▸ WHAT YOU WILL DO
Beneath this instruction is a block of data; output from it exactly the lines that run from the one containing "none -> red chopping board (551 156)" through the one containing "none -> cobalt domino (307 299)", inclusive.

===== DATASET EXCERPTS

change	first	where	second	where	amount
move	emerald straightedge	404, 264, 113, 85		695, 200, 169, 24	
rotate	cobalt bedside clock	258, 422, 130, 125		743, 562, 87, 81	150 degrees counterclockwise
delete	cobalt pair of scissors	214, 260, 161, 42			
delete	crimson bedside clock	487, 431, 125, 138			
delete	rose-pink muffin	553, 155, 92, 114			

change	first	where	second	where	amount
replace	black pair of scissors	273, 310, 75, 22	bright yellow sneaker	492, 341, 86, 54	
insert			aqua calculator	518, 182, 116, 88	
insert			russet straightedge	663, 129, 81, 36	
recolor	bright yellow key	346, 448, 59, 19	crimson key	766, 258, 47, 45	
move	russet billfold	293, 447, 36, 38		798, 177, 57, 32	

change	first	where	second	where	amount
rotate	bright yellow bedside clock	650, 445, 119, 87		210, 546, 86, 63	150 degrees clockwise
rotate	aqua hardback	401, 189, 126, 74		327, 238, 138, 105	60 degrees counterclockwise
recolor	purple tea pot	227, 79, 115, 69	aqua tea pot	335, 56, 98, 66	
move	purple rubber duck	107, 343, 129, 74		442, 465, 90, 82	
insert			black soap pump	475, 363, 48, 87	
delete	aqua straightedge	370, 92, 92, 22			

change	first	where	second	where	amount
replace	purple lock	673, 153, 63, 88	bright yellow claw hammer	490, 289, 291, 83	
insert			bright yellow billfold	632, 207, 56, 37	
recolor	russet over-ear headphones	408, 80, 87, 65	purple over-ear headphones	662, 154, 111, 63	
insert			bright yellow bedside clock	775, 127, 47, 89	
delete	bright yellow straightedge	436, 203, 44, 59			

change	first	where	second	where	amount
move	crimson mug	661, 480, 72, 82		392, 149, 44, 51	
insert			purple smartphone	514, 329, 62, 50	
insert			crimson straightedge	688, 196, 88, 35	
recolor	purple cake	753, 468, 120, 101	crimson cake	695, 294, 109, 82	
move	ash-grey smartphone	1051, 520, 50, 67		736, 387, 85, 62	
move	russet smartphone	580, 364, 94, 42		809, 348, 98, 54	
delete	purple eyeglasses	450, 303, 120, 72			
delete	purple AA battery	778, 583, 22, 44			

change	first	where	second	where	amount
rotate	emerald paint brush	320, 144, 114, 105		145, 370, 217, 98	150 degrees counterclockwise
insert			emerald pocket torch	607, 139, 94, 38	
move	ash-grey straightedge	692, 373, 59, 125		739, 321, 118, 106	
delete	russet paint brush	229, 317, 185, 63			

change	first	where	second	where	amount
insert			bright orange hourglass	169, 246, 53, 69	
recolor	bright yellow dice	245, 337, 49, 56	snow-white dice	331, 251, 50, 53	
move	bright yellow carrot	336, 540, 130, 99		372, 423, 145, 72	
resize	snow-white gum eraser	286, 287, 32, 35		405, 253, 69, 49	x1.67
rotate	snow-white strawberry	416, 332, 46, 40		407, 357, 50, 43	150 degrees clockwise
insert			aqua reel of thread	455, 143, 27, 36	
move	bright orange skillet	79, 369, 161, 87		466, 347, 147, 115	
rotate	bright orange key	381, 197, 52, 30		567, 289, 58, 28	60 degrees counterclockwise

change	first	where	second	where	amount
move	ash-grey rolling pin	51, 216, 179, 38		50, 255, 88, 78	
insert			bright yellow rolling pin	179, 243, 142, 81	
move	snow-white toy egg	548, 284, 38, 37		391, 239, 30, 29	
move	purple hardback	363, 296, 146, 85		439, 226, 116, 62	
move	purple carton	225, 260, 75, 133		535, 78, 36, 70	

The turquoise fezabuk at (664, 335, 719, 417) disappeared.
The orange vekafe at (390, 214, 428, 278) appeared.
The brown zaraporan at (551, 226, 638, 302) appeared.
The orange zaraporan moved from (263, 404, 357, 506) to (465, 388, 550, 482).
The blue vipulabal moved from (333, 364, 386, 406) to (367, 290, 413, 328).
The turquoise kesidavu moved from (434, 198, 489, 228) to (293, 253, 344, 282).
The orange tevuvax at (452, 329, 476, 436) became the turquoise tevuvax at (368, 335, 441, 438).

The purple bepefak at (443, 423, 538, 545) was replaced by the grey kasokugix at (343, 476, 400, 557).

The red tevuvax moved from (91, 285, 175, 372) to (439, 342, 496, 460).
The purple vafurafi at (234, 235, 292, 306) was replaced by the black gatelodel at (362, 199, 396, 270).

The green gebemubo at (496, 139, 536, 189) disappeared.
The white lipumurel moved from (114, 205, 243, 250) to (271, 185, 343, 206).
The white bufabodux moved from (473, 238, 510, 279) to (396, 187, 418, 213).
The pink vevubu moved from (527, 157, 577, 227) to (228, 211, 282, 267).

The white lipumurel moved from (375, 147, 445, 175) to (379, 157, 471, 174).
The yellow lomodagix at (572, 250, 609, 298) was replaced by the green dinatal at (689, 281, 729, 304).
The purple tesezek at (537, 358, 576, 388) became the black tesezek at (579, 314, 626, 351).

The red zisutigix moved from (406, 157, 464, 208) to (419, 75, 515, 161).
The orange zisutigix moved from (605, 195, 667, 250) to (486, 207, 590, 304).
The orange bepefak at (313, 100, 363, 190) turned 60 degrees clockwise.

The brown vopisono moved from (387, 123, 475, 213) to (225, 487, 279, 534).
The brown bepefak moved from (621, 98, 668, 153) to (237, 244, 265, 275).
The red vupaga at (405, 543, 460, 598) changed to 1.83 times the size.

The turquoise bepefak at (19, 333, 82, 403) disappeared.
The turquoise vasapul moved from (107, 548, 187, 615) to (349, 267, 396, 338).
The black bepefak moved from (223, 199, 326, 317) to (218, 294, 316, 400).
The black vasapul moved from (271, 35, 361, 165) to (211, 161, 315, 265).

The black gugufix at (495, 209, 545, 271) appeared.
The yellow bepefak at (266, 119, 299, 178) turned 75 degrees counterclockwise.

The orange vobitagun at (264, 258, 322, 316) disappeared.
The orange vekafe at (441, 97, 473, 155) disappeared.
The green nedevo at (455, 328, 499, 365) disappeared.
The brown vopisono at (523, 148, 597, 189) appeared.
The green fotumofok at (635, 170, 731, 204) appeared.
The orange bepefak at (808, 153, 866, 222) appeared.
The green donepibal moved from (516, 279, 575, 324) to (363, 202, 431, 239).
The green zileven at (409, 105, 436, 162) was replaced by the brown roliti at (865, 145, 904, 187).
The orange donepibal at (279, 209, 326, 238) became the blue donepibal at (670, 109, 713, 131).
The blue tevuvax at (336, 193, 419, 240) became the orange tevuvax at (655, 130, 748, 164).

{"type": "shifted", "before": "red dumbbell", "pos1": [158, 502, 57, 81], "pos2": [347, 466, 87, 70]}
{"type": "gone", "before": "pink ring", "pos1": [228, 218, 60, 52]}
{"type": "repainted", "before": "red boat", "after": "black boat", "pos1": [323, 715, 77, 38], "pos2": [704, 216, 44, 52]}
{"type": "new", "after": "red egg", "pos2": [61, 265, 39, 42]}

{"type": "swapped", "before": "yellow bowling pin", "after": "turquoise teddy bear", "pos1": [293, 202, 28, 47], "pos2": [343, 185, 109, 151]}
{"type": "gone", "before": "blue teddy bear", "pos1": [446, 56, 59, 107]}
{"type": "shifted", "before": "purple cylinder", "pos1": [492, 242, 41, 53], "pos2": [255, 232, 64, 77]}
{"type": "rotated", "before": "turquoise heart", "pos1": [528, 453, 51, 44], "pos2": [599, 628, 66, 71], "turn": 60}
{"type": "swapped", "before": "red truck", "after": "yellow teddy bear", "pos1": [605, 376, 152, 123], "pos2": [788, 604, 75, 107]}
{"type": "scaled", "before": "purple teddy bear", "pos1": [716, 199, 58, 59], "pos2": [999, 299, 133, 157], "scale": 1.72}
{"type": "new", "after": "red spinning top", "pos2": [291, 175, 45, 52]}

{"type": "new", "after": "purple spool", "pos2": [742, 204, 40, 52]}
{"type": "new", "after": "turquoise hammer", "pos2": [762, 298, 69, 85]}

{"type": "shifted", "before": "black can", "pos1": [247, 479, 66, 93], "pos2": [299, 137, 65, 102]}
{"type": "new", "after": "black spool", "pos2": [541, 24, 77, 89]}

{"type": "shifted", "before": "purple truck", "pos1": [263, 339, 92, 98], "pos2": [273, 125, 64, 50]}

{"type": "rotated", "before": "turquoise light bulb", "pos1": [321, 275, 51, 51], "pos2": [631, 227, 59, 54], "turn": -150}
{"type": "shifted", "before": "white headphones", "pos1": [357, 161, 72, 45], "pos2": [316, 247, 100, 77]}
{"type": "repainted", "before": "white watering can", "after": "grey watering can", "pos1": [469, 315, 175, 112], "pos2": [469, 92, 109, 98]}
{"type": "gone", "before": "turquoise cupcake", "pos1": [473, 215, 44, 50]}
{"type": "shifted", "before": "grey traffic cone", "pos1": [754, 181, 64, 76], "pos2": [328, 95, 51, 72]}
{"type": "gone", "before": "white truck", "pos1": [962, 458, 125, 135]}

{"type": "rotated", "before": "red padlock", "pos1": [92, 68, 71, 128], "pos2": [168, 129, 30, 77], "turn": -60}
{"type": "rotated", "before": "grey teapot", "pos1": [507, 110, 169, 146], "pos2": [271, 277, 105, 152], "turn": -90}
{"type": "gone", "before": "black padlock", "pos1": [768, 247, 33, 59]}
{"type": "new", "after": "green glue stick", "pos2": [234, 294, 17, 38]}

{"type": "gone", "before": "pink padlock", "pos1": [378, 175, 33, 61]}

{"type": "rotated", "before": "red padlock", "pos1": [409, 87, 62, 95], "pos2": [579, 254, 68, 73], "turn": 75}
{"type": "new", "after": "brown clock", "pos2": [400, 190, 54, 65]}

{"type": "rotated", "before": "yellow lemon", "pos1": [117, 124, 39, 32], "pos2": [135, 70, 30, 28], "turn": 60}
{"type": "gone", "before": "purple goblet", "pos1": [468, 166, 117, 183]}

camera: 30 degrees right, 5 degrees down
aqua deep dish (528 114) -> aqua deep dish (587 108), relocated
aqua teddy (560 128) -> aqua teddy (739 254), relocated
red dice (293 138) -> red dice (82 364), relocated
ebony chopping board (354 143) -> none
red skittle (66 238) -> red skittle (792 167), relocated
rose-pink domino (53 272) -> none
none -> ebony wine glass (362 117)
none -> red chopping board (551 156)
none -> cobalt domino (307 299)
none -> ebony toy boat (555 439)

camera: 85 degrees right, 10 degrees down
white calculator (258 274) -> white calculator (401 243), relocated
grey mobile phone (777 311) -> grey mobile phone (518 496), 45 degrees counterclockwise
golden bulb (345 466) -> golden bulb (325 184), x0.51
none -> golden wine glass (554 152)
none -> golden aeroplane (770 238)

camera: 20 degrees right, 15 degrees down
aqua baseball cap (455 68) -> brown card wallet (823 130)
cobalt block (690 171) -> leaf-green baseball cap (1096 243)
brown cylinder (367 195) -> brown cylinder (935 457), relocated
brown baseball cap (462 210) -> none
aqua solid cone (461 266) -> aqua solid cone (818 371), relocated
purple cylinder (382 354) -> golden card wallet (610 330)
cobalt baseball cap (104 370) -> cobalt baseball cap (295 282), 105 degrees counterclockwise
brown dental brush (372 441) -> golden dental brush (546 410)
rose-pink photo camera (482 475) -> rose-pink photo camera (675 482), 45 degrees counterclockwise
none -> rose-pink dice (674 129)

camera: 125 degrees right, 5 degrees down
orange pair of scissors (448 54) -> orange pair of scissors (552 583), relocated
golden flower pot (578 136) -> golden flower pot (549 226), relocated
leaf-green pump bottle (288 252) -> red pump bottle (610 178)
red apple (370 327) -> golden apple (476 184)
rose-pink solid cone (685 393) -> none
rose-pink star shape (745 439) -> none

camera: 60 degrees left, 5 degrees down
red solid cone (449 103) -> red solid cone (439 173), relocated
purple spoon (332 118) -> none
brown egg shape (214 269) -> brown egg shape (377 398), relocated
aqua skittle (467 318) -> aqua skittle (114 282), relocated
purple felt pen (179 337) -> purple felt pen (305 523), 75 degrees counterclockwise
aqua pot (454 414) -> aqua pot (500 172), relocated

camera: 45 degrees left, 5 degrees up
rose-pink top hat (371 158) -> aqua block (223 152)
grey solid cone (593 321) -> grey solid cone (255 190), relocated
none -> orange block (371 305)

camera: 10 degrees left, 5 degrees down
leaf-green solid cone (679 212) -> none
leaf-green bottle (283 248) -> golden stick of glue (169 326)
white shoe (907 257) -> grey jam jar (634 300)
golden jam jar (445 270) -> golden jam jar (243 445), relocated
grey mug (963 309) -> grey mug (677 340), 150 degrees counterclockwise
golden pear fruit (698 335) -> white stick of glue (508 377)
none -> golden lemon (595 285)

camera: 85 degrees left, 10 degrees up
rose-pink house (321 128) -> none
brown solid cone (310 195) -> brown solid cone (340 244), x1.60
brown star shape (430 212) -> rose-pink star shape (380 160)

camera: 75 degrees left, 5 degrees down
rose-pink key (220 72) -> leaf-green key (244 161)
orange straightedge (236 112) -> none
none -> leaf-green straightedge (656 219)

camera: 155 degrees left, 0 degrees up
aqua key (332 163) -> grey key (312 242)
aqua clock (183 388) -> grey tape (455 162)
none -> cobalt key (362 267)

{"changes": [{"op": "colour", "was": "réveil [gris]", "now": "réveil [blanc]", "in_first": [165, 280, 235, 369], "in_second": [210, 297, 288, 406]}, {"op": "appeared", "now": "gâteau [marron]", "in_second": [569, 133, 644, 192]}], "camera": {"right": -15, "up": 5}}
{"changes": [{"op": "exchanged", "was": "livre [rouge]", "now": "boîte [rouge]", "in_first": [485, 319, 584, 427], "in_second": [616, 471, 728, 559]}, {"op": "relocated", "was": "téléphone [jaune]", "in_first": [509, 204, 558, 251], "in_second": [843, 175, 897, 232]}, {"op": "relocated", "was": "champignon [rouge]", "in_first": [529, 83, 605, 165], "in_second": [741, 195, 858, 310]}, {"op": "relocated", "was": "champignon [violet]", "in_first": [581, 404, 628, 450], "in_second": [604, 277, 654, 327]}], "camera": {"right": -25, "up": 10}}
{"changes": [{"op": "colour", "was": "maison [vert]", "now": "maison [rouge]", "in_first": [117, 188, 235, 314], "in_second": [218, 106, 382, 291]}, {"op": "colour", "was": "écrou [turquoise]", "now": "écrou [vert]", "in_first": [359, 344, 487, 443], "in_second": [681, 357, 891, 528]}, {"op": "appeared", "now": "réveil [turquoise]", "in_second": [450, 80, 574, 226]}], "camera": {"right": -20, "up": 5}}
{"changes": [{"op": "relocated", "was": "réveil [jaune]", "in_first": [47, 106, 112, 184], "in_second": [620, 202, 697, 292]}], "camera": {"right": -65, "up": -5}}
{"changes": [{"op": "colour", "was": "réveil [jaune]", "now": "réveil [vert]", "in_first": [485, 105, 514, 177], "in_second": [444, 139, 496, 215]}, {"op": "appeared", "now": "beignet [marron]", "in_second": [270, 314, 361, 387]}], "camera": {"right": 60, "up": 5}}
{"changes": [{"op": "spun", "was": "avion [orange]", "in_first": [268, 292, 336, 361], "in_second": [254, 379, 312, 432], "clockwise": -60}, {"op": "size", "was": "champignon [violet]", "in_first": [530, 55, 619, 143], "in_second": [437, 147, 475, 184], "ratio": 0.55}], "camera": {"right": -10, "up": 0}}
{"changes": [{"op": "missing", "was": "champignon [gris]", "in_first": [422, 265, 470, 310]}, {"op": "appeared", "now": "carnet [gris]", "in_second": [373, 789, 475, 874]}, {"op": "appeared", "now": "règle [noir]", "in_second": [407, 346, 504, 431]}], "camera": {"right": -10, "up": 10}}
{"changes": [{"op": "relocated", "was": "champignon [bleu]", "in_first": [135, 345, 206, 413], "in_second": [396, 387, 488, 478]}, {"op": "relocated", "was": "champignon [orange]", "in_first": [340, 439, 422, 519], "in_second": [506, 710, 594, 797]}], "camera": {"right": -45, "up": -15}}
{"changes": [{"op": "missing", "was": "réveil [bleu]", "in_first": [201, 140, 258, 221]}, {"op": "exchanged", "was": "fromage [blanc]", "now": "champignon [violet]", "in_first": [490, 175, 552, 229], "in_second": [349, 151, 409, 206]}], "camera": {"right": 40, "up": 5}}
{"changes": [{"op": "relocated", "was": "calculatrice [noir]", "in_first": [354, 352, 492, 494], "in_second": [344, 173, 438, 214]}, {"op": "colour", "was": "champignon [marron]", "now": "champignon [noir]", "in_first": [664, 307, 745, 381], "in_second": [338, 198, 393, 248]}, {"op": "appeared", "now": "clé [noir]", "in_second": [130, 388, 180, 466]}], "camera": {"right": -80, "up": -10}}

==========

▸ RESPONSE TO THIS TASK
none -> red chopping board (551 156)
none -> cobalt domino (307 299)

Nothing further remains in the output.